YOUR TASK: Below are the entries; output exactly the lines from the one containing "brown egg [511,118,536,137] -> none" through the final line, inclusive.

═══

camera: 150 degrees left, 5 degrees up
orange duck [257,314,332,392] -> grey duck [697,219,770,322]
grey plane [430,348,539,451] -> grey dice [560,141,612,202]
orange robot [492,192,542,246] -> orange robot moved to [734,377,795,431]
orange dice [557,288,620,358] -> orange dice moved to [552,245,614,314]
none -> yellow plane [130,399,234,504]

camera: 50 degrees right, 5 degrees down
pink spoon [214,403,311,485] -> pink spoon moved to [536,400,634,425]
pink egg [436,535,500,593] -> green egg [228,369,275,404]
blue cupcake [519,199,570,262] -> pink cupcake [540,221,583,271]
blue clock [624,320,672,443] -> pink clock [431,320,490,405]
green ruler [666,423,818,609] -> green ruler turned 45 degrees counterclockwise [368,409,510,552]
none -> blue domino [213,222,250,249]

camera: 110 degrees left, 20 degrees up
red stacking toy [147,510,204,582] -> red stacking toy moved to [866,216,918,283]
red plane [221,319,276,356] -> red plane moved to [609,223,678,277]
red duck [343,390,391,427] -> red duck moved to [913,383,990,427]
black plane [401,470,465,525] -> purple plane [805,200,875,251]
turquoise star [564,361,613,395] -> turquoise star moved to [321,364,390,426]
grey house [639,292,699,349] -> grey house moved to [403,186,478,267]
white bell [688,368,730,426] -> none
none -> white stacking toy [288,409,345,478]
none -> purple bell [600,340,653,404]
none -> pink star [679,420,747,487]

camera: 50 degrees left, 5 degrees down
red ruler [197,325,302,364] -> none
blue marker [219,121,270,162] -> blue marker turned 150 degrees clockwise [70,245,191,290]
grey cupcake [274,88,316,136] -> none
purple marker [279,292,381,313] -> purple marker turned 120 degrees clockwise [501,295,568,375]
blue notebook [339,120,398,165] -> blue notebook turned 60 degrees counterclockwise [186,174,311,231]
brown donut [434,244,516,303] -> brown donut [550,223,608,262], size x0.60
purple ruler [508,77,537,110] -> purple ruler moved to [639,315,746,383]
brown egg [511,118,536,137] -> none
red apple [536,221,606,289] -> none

═══

ANSWER SPACE:
brown egg [511,118,536,137] -> none
red apple [536,221,606,289] -> none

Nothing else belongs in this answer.